Pick out all lines of the entries that include the word "tape" and copy them.

+-------+

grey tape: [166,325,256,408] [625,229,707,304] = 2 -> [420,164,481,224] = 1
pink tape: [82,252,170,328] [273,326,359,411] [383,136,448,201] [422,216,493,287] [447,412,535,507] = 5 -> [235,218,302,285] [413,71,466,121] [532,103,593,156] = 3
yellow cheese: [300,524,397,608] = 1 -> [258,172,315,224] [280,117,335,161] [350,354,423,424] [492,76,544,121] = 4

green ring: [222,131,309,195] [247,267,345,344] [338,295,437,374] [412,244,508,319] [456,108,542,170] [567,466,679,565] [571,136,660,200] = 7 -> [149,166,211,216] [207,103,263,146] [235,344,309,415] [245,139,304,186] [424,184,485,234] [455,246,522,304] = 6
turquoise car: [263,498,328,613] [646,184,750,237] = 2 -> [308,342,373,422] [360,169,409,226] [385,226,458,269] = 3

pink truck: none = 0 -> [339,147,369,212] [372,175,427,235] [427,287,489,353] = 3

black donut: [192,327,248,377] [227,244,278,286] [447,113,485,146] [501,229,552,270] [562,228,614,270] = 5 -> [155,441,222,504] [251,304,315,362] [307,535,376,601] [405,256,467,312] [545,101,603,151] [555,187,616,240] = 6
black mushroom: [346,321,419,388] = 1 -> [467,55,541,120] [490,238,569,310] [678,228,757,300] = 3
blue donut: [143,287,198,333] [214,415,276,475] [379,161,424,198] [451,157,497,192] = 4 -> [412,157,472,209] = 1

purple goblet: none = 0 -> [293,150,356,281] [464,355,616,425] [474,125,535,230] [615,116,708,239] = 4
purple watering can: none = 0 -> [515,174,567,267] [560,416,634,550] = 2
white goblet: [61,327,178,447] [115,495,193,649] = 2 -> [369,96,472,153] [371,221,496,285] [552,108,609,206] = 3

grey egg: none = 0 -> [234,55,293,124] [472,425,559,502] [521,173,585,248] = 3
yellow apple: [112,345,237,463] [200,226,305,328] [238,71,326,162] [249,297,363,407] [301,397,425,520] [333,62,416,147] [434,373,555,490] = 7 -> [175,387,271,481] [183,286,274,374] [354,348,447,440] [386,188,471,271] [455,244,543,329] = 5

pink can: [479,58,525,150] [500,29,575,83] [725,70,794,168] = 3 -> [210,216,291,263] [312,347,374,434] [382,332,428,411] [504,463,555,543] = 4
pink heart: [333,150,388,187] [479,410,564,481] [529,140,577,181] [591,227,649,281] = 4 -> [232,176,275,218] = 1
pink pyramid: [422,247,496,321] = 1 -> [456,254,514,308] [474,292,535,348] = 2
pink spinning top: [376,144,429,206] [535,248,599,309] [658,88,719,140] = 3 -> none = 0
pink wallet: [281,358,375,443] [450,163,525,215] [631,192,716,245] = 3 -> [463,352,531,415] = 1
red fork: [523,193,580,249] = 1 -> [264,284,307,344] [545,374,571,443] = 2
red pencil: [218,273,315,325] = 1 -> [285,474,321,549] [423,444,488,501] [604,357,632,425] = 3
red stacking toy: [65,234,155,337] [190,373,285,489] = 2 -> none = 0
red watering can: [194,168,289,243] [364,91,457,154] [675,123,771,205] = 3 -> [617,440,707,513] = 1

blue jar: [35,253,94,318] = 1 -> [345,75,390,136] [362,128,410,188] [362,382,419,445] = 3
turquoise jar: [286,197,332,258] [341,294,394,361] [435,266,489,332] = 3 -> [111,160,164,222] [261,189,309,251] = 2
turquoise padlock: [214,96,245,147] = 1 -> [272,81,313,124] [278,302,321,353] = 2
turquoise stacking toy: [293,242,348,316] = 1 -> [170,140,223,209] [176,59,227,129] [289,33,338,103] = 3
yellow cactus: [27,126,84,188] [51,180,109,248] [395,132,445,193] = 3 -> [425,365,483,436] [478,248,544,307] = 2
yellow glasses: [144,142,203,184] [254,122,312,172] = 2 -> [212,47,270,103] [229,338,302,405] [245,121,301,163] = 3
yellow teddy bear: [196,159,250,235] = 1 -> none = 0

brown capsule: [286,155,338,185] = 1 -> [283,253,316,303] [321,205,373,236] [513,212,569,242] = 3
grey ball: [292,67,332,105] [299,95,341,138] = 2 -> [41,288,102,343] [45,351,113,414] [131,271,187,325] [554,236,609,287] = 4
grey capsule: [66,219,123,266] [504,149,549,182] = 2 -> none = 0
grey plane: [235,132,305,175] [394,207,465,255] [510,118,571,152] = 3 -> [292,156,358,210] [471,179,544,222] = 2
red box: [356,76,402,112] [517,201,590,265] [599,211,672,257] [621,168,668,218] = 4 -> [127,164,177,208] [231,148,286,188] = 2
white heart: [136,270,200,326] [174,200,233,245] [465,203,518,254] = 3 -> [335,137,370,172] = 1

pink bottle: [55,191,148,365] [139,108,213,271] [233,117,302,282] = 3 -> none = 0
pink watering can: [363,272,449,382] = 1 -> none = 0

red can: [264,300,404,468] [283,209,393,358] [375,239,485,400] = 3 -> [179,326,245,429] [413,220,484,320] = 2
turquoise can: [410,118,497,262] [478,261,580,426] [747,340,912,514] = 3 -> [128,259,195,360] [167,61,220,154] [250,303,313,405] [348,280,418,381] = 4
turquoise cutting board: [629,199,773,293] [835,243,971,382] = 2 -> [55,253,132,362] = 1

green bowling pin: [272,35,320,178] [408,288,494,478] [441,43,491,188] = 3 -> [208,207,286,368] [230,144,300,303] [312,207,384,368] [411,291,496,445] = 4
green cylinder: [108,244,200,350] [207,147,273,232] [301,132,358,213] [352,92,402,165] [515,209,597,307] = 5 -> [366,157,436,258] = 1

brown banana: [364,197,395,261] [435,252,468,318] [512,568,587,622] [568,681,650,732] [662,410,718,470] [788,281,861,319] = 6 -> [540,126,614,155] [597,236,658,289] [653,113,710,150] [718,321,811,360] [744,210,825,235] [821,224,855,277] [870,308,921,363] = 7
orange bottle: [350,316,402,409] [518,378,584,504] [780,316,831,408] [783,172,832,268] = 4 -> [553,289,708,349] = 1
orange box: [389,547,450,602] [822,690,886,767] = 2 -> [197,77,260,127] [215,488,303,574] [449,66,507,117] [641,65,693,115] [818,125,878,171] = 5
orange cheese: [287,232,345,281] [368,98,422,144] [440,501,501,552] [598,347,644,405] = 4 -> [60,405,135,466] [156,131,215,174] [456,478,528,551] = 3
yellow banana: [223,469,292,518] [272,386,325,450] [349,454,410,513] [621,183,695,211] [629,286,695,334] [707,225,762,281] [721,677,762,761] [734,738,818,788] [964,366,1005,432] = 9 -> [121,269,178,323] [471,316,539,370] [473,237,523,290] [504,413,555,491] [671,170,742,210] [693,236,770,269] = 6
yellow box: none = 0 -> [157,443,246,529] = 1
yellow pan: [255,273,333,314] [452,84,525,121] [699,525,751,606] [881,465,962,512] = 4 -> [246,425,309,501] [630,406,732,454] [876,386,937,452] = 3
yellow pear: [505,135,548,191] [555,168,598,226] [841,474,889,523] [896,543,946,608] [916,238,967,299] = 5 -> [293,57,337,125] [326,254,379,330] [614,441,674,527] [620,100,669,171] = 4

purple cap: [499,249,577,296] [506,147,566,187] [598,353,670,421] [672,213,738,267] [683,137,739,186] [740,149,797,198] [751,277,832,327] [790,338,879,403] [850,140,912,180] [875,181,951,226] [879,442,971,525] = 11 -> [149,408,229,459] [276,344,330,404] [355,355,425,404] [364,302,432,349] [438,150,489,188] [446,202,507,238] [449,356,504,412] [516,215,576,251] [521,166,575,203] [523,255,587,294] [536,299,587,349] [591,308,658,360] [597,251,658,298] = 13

+-------+

Exercise answer:
grey tape: [166,325,256,408] [625,229,707,304] = 2 -> [420,164,481,224] = 1
pink tape: [82,252,170,328] [273,326,359,411] [383,136,448,201] [422,216,493,287] [447,412,535,507] = 5 -> [235,218,302,285] [413,71,466,121] [532,103,593,156] = 3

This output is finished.